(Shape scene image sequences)
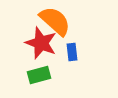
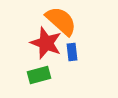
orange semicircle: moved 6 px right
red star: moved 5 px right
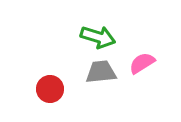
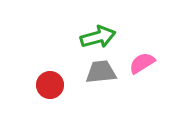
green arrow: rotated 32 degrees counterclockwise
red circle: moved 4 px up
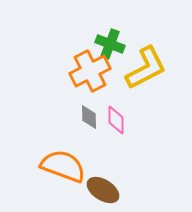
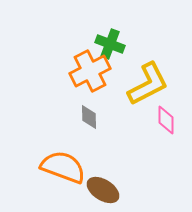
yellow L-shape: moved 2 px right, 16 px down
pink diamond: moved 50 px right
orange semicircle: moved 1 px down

> [Activity] Your answer should be the lines from the one containing "pink diamond: moved 50 px right" to the end of the entries above, restated exactly and alone.

> [Task answer]
pink diamond: moved 50 px right
orange semicircle: moved 1 px down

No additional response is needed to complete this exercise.